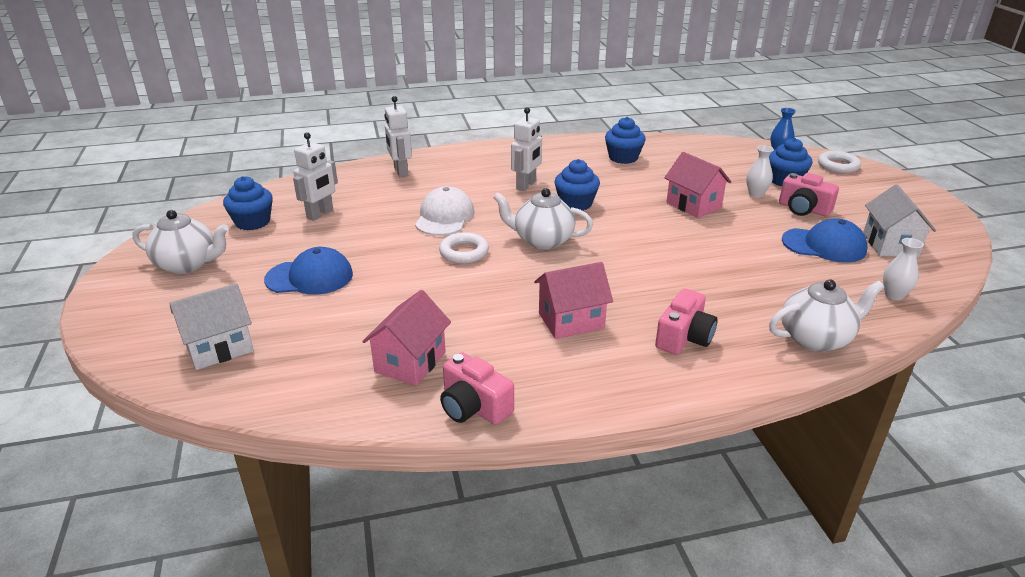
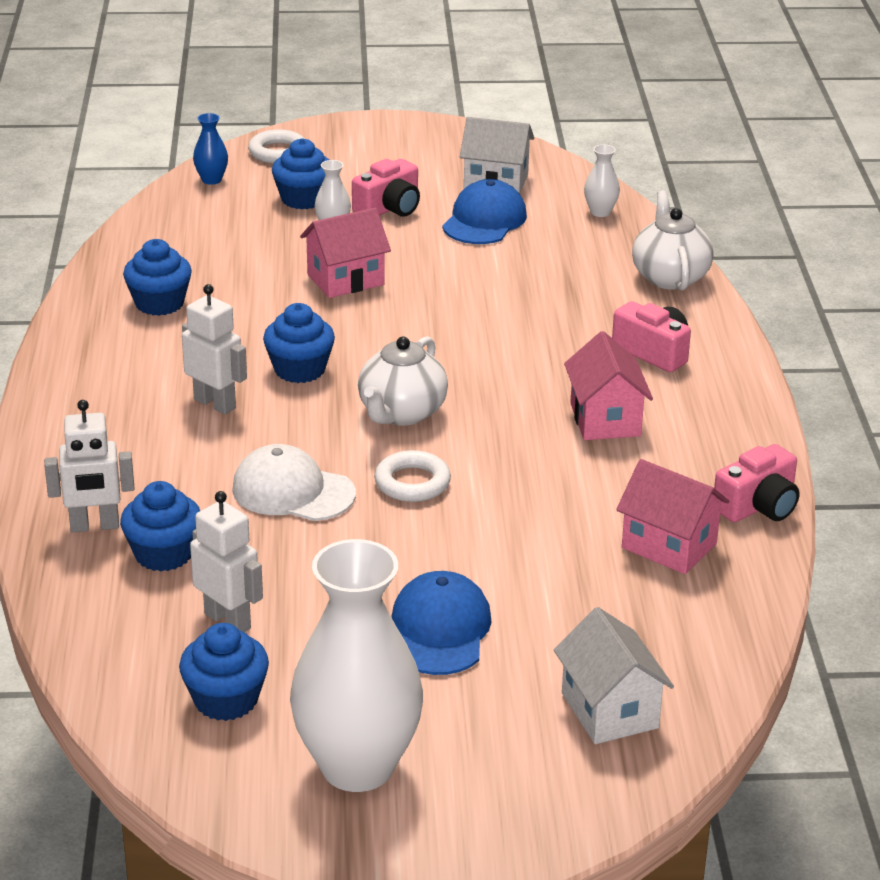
camera: 80 degrees left, 0 degrees up
(188, 264) = (357, 767): white teapot -> white vase
(378, 191) = (163, 554): none -> blue cupcake

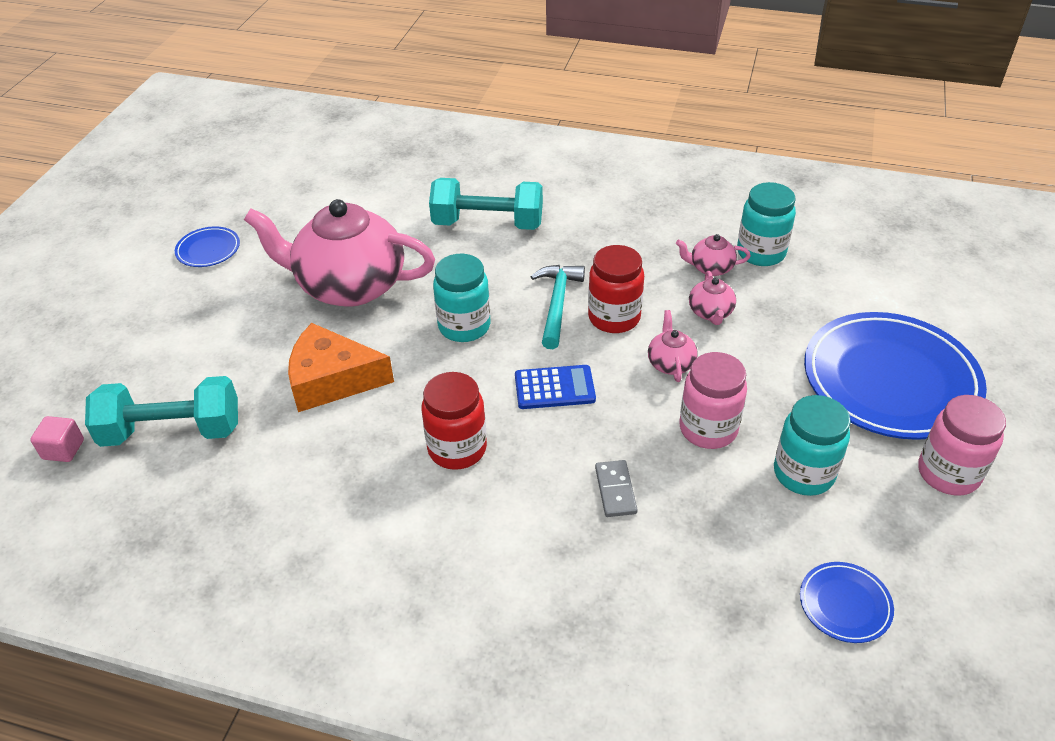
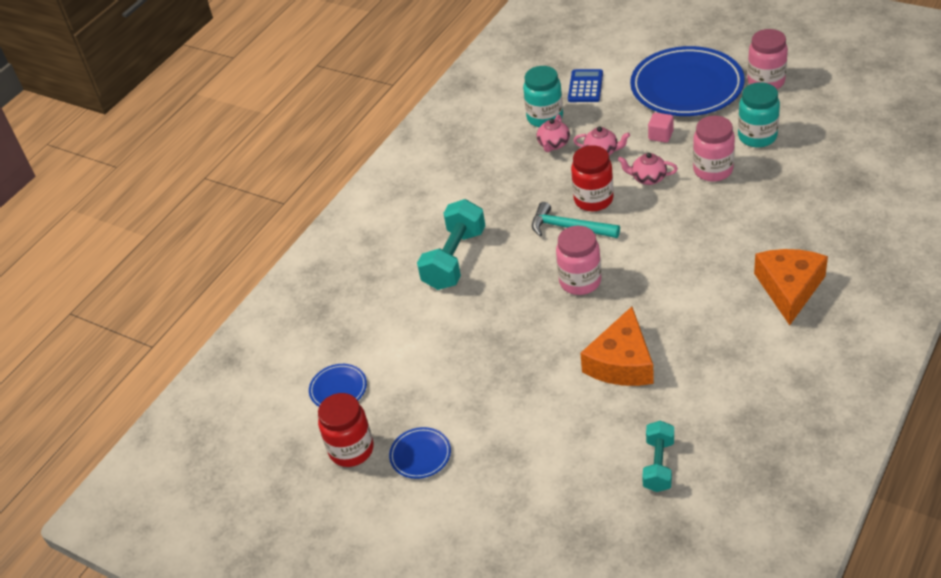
camera: 70 degrees left, 0 degrees up
(63, 449) = (665, 541): pink cube -> pink cube (660, 135)
(172, 431) = (658, 465): turquoise dumbbell -> turquoise dumbbell, size x0.61
(349, 286) = (508, 351): pink teapot -> none
(457, 449) = (709, 293): red jar -> red jar (351, 450)
(464, 326) = (580, 281): turquoise jar -> pink jar
(475, 537) = (789, 288): none -> orange cheese
(554, 388) = (659, 238): blue calculator -> blue calculator (585, 86)
(615, 490) = (758, 219): grey domino -> none
(845, 604) = (854, 139): blue plate -> blue plate (338, 389)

◇ ◇ ◇ ◇ ◇ ◇ ◇

**Brief:** From the records above, return each line where "blue" occurs.

**Solution:**
(378, 191) = (163, 554): none -> blue cupcake
(554, 388) = (659, 238): blue calculator -> blue calculator (585, 86)
(845, 604) = (854, 139): blue plate -> blue plate (338, 389)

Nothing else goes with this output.